§ Task prompt:
Duplicate the data below word for word, from its first line down to and including the line that contains "19 [40, 138]".

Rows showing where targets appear
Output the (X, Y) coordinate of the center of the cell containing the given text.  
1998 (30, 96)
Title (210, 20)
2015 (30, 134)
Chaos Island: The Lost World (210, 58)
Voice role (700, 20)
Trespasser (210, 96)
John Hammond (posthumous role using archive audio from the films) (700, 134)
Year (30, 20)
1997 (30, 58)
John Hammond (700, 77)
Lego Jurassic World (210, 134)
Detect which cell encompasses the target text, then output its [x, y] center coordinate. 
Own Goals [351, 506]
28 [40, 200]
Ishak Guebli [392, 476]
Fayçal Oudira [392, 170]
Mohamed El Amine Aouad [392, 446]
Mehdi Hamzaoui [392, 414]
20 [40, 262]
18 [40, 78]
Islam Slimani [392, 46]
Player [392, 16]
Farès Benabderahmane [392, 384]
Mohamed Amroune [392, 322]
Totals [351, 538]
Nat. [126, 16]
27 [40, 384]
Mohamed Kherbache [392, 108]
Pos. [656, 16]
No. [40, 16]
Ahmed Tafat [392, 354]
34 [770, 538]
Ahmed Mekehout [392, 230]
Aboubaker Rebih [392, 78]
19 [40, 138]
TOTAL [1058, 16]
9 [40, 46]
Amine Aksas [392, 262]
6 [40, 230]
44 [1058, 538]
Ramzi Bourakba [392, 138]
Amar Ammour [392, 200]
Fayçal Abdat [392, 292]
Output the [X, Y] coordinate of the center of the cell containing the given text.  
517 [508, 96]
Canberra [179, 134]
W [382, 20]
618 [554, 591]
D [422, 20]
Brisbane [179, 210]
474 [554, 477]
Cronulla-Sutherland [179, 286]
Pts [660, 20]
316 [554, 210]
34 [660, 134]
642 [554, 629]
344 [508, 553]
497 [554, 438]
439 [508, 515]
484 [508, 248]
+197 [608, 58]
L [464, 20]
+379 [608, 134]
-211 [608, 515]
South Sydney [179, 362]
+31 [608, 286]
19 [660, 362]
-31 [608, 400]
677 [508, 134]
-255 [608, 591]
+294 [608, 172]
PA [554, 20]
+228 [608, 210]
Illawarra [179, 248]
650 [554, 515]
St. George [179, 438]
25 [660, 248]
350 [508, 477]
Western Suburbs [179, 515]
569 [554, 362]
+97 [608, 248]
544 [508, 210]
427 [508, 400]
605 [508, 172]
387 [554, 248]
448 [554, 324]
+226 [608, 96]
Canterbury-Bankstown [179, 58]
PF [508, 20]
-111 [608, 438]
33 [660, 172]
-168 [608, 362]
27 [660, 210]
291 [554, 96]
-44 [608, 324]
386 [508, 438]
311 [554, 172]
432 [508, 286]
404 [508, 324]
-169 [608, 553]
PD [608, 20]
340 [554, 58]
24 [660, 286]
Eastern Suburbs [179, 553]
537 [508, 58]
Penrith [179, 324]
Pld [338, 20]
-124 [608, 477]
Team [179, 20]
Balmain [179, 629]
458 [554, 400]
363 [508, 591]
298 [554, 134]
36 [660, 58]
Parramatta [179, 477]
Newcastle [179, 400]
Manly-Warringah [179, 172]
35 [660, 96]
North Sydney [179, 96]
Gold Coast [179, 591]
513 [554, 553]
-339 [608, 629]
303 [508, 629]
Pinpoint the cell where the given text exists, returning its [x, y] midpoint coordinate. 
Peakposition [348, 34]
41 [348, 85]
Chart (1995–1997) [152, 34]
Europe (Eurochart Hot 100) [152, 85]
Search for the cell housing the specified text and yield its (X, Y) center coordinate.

§ Solution below:
Output the (X, Y) coordinate of the center of the cell containing the given text.  
1998 (30, 96)
Title (210, 20)
2015 (30, 134)
Chaos Island: The Lost World (210, 58)
Voice role (700, 20)
Trespasser (210, 96)
John Hammond (posthumous role using archive audio from the films) (700, 134)
Year (30, 20)
1997 (30, 58)
John Hammond (700, 77)
Lego Jurassic World (210, 134)
Detect which cell encompasses the target text, then output its [x, y] center coordinate. 
Own Goals [351, 506]
28 [40, 200]
Ishak Guebli [392, 476]
Fayçal Oudira [392, 170]
Mohamed El Amine Aouad [392, 446]
Mehdi Hamzaoui [392, 414]
20 [40, 262]
18 [40, 78]
Islam Slimani [392, 46]
Player [392, 16]
Farès Benabderahmane [392, 384]
Mohamed Amroune [392, 322]
Totals [351, 538]
Nat. [126, 16]
27 [40, 384]
Mohamed Kherbache [392, 108]
Pos. [656, 16]
No. [40, 16]
Ahmed Tafat [392, 354]
34 [770, 538]
Ahmed Mekehout [392, 230]
Aboubaker Rebih [392, 78]
19 [40, 138]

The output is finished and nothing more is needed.